→ Task to complete:
Exactly the lines below, starting with the one containing "camera: 95 degrees right, 15 degrees down" and going on through the one containing "(486, 394) = (626, 616): white", must be reproduced, both ends included, and no pictures with them.

→ Available data:

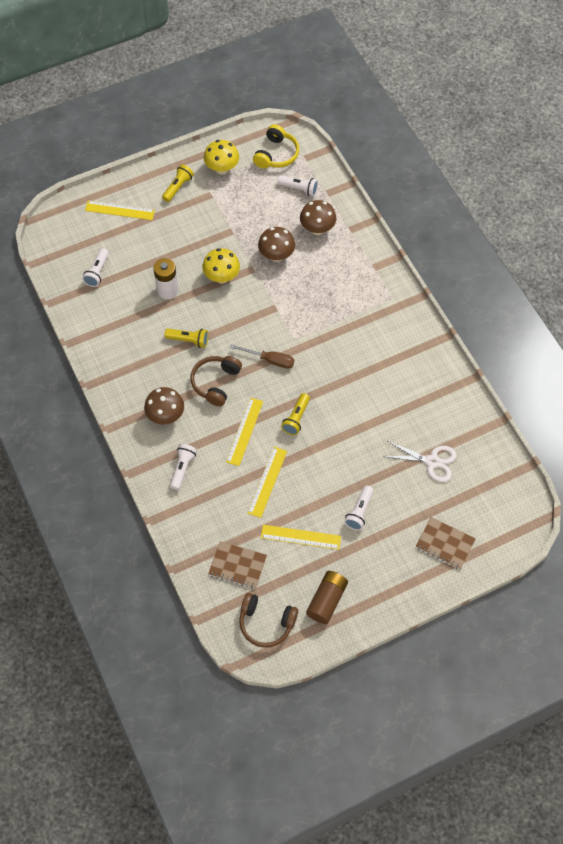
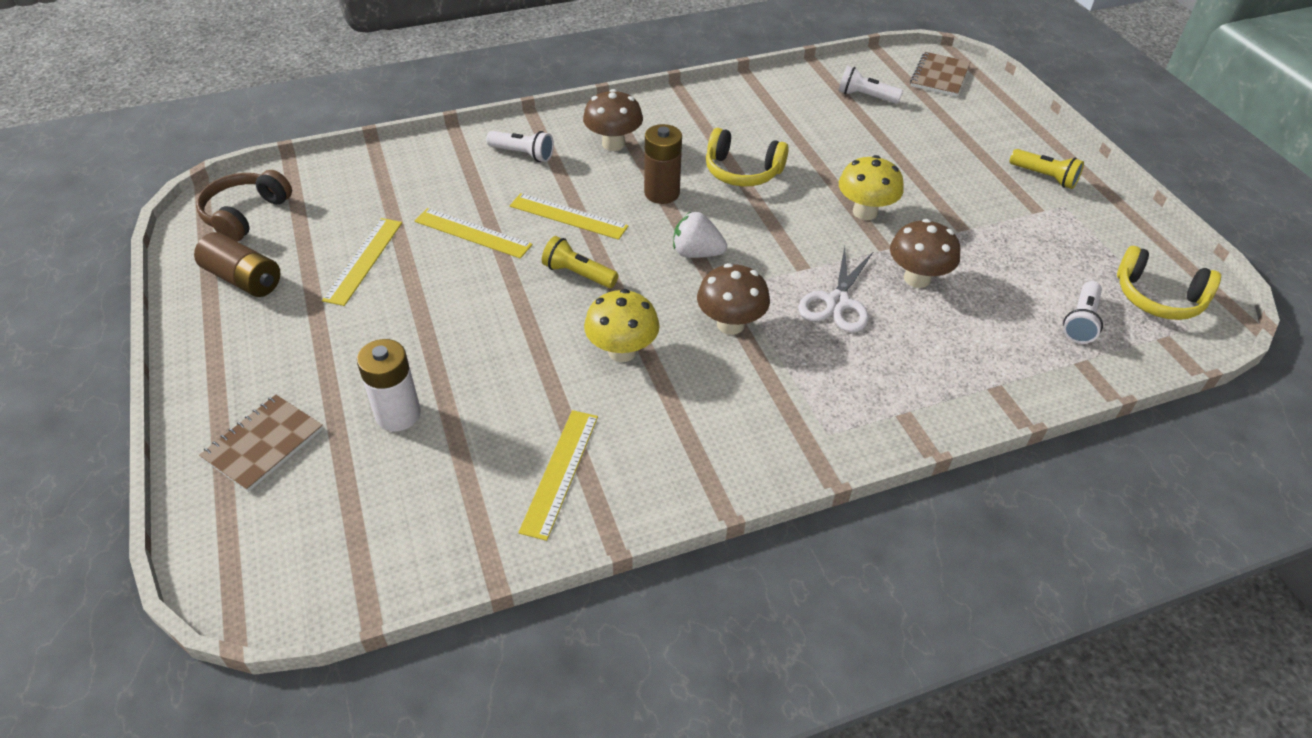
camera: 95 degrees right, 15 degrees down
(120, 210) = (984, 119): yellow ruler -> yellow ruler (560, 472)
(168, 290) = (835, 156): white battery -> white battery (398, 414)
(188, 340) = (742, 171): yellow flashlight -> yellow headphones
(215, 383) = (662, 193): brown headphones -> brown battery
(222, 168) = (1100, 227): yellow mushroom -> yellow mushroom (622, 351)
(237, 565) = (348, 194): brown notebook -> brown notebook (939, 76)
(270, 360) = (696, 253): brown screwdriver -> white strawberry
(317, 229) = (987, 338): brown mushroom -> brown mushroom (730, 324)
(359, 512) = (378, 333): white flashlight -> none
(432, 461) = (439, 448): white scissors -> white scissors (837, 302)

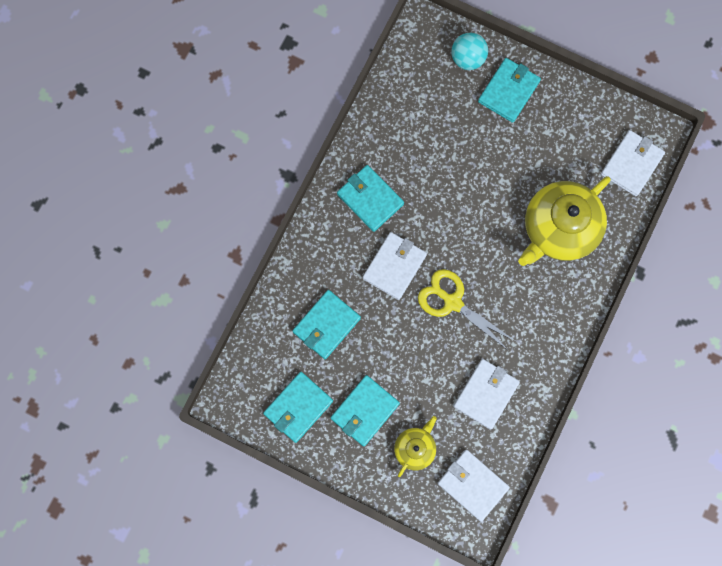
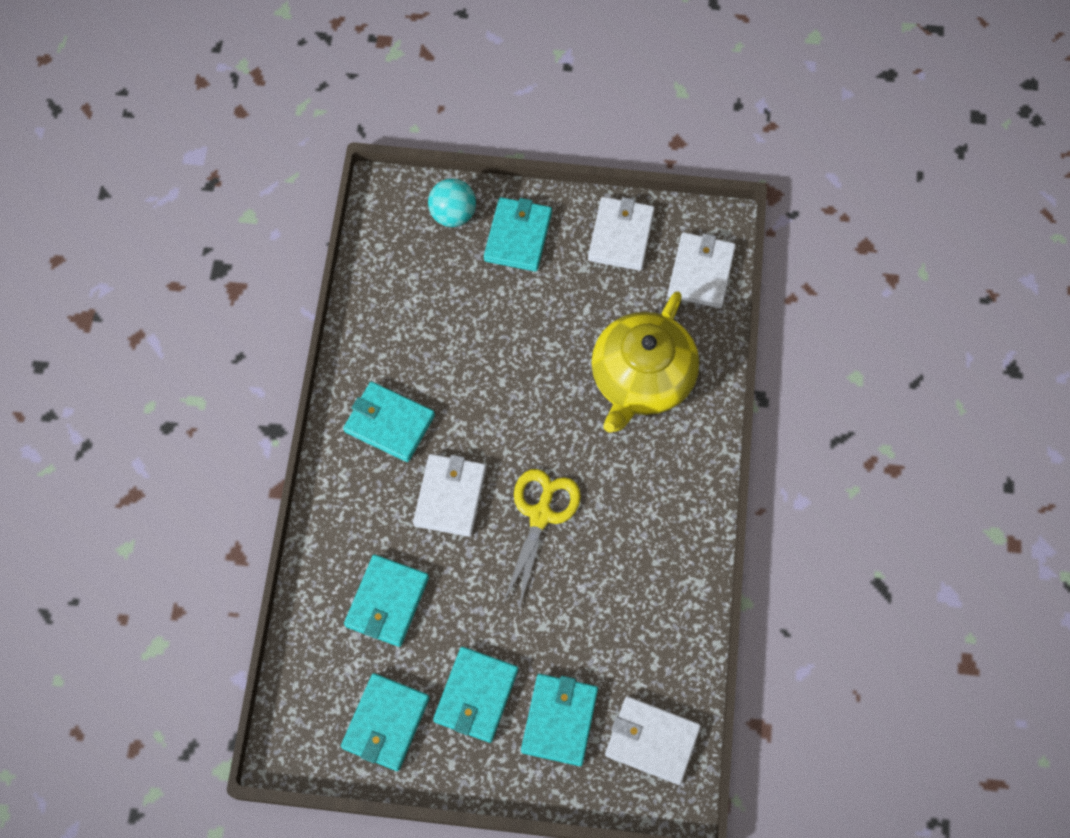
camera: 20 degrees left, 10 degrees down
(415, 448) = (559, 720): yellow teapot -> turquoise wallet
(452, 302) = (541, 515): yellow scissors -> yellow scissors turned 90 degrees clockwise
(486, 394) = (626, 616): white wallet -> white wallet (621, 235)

==

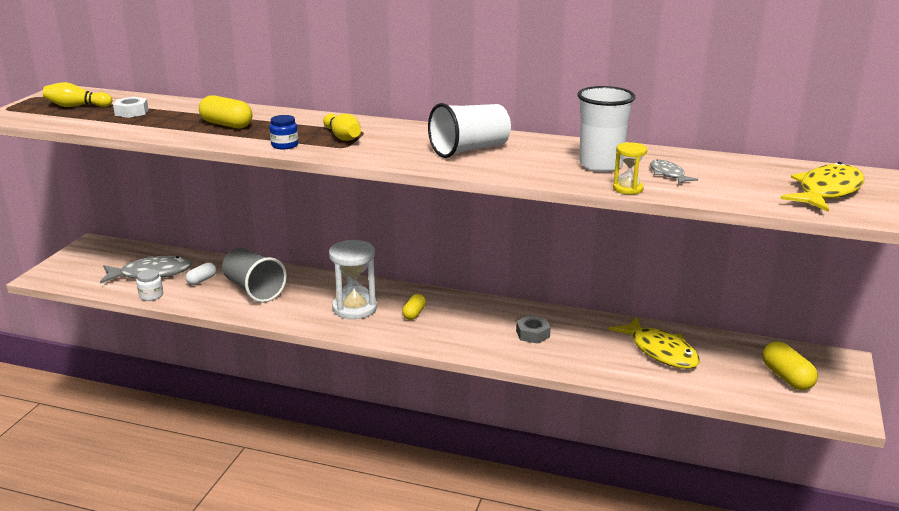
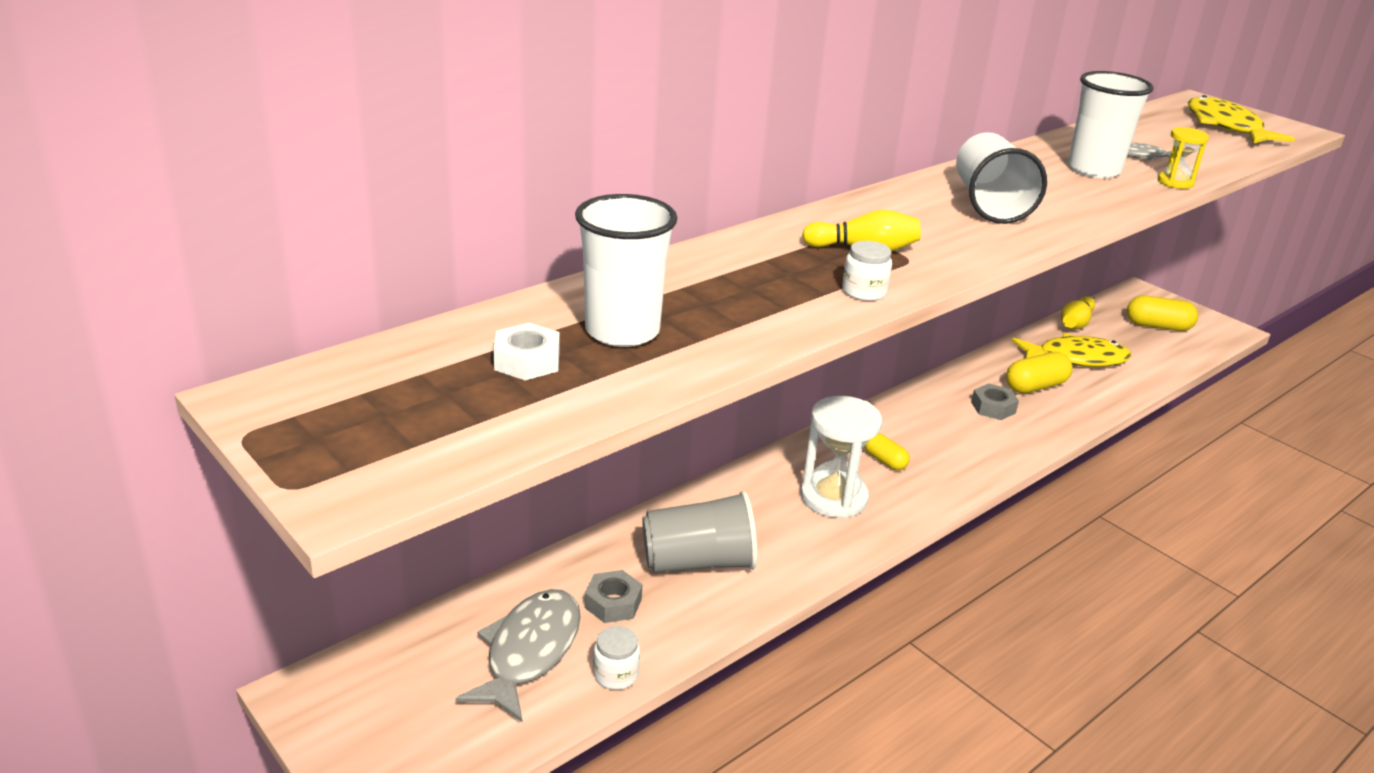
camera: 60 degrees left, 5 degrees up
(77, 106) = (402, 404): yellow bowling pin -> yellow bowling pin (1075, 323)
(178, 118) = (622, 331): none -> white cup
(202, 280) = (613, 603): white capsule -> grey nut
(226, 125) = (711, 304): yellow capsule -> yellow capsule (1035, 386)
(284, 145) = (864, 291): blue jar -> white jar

--

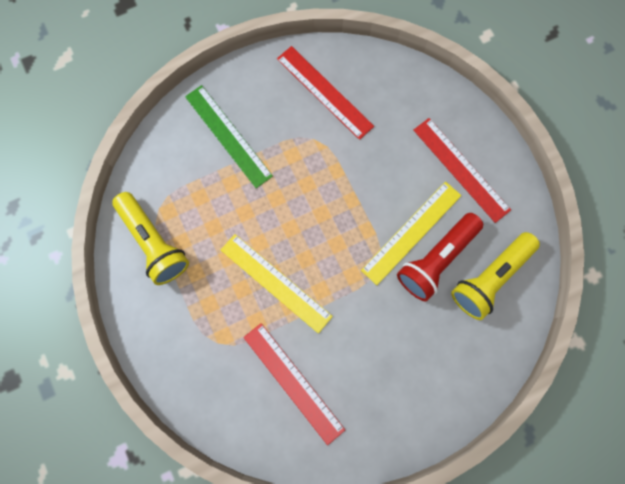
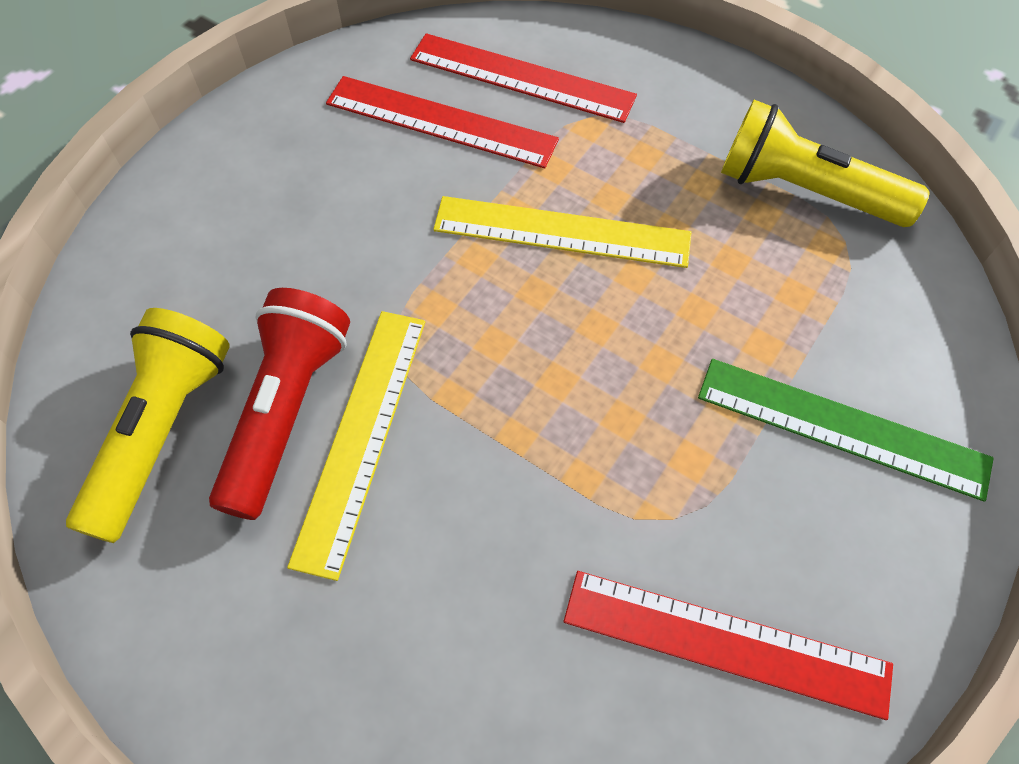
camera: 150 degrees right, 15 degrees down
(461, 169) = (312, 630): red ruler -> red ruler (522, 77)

→ Result of the task:
camera: 95 degrees right, 15 degrees down
(120, 210) = (984, 119): yellow ruler -> yellow ruler (560, 472)
(168, 290) = (835, 156): white battery -> white battery (398, 414)
(188, 340) = (742, 171): yellow flashlight -> yellow headphones
(215, 383) = (662, 193): brown headphones -> brown battery
(222, 168) = (1100, 227): yellow mushroom -> yellow mushroom (622, 351)
(237, 565) = (348, 194): brown notebook -> brown notebook (939, 76)
(270, 360) = (696, 253): brown screwdriver -> white strawberry
(317, 229) = (987, 338): brown mushroom -> brown mushroom (730, 324)
(359, 512) = (378, 333): white flashlight -> none
(432, 461) = (439, 448): white scissors -> white scissors (837, 302)

camera: 20 degrees left, 10 degrees down
(415, 448) = (559, 720): yellow teapot -> turquoise wallet
(452, 302) = (541, 515): yellow scissors -> yellow scissors turned 90 degrees clockwise
(486, 394) = (626, 616): white wallet -> white wallet (621, 235)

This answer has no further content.